* [DATA SUPPLIED]
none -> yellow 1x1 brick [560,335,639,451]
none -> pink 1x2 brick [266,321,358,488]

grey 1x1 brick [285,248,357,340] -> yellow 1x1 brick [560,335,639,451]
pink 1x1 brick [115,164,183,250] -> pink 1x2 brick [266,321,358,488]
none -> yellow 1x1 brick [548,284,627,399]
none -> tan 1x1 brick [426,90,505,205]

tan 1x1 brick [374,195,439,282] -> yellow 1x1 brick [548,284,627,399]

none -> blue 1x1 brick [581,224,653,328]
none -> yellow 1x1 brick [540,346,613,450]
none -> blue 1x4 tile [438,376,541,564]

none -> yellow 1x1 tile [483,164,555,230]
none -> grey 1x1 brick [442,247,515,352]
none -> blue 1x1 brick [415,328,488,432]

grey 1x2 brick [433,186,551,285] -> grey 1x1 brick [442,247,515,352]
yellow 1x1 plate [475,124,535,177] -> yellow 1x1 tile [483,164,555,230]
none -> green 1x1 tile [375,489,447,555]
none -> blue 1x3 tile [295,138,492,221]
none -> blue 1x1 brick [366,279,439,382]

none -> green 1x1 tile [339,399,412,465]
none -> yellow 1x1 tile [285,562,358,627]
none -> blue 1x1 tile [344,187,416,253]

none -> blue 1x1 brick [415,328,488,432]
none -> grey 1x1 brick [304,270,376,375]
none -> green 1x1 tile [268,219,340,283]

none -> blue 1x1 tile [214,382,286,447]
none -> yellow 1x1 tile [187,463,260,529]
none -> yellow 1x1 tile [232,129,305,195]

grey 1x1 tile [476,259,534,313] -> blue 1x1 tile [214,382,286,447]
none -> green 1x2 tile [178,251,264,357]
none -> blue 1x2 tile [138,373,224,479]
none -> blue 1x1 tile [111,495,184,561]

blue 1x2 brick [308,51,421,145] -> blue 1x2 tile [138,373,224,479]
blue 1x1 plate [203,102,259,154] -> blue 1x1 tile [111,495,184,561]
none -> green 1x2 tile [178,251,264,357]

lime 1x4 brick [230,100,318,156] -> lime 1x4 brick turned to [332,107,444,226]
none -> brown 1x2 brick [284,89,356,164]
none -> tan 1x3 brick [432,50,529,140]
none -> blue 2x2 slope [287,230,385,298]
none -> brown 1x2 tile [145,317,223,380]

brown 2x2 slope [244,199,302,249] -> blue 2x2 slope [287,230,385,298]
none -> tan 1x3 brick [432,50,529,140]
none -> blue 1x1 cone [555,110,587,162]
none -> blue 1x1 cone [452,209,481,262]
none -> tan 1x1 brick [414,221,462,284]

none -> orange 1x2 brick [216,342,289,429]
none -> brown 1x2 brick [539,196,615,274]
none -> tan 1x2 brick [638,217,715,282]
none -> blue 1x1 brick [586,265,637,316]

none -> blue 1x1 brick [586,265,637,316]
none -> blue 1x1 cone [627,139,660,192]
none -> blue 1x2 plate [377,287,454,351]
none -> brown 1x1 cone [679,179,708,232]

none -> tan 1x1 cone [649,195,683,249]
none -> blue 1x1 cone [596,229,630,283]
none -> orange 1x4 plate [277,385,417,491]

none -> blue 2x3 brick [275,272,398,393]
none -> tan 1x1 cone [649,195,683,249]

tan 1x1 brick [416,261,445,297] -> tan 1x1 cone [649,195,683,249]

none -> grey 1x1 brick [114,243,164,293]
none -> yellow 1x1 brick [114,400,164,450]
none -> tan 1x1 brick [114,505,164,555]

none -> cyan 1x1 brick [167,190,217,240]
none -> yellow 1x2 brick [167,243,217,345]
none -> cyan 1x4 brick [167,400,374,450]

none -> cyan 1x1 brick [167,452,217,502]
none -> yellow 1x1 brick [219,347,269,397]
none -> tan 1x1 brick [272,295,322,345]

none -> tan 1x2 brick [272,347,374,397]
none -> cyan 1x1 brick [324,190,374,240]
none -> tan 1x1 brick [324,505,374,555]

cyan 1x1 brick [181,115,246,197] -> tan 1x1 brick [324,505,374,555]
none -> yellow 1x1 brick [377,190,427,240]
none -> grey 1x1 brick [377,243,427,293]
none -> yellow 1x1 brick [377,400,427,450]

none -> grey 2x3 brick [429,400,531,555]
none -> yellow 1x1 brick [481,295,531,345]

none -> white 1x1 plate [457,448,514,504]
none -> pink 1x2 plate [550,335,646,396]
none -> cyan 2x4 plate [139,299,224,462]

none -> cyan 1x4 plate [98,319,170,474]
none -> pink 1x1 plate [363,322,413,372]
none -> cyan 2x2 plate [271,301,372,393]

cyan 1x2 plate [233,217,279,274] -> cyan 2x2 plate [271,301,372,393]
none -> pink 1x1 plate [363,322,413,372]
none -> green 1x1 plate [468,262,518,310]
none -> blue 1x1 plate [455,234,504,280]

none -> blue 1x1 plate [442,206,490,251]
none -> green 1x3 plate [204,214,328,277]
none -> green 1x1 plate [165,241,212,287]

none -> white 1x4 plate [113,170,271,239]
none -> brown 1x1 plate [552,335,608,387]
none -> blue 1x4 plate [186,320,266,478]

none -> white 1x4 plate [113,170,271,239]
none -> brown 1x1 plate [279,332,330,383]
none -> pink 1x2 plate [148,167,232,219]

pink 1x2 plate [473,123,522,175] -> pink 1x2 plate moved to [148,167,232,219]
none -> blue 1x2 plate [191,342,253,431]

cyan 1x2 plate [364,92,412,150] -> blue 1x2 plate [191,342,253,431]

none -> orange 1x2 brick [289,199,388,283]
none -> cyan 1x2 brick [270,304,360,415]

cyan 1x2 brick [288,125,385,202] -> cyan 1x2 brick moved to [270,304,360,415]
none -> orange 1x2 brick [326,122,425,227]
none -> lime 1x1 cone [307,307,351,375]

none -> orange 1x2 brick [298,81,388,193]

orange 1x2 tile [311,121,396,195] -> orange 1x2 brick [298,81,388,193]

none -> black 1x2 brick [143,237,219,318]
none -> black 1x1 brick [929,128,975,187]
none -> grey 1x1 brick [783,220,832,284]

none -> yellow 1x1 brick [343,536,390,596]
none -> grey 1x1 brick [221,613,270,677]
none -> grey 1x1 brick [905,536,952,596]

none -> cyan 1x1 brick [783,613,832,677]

* [ABOUT THIS TASK]
Report how many lines in the listing above contain the string "orange", giving the number alone.

* [ANSWER TO THE PROBLEM]
6